◆ TASK GOAL ◆
Pick out and copy every line below that contains the word "camera".

◆ MATERIAL PROVIDED ◆
┌──
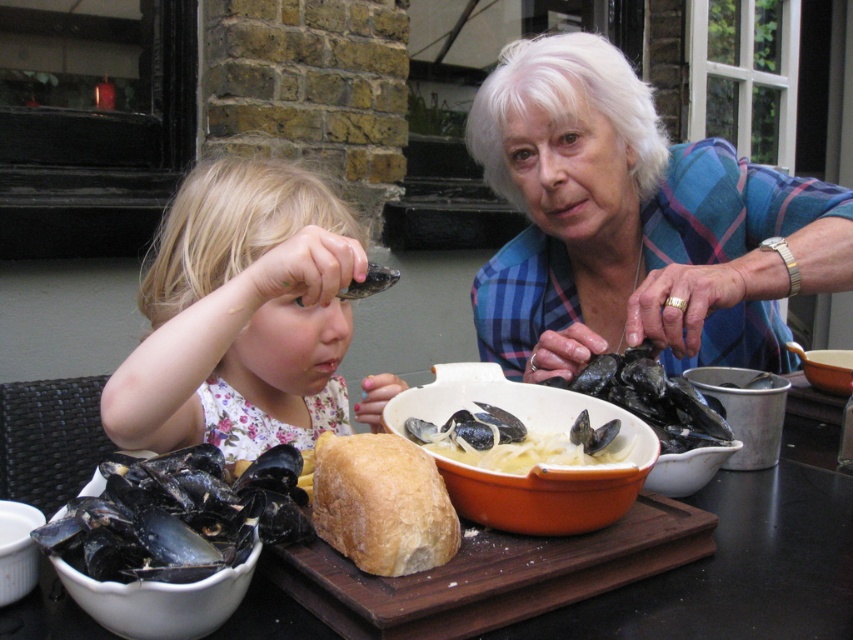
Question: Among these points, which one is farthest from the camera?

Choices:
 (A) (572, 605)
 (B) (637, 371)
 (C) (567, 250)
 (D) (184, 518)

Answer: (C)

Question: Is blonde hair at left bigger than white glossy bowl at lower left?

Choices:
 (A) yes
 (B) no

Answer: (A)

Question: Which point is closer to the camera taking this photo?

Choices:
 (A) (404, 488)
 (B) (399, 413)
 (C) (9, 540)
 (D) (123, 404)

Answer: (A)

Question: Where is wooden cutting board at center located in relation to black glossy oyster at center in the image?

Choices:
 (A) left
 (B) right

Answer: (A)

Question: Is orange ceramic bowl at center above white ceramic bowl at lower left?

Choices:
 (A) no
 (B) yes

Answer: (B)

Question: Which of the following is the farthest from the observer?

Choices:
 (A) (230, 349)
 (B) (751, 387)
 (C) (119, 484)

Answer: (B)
└──
┌──
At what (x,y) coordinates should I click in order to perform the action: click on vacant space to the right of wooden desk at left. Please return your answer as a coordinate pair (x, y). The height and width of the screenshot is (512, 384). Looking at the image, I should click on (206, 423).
└──
◆ TASK ANSWER ◆
Question: Among these points, which one is farthest from the camera?
Question: Which point is closer to the camera taking this photo?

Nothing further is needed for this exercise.